(Supplied material begins)
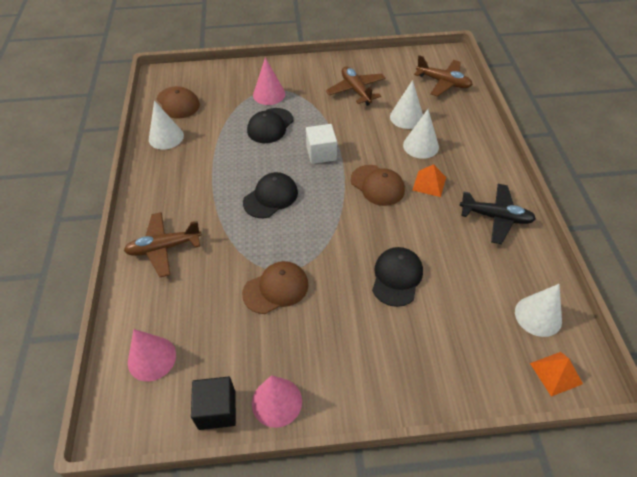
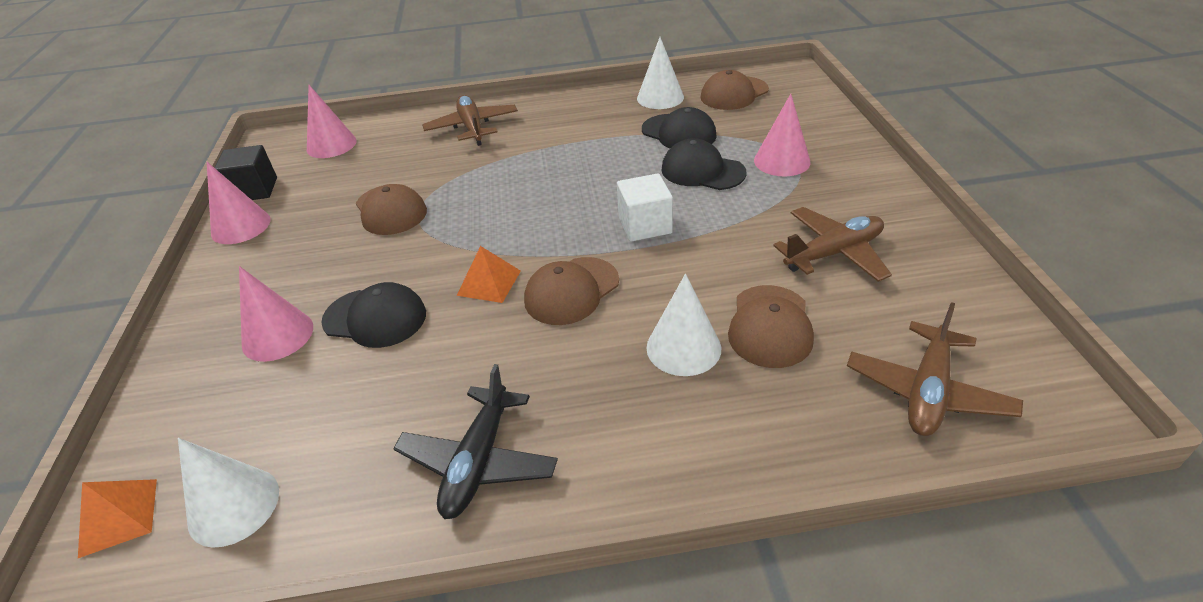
camera: 90 degrees right, 10 degrees down
black cap [243,172,298,218] -> black cap moved to [642,107,717,148]
white cone [390,80,423,129] -> brown cap [728,285,814,368]
orange pyramid [413,164,446,197] -> orange pyramid moved to [457,246,521,303]
none -> pink cone [239,266,313,362]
(Supplied material ends)
Activity:
Could you output the entire listing verbatim while omitting its pictures?

Answer for this exercise:
camera: 90 degrees right, 10 degrees down
black cap [243,172,298,218] -> black cap moved to [642,107,717,148]
white cone [390,80,423,129] -> brown cap [728,285,814,368]
orange pyramid [413,164,446,197] -> orange pyramid moved to [457,246,521,303]
none -> pink cone [239,266,313,362]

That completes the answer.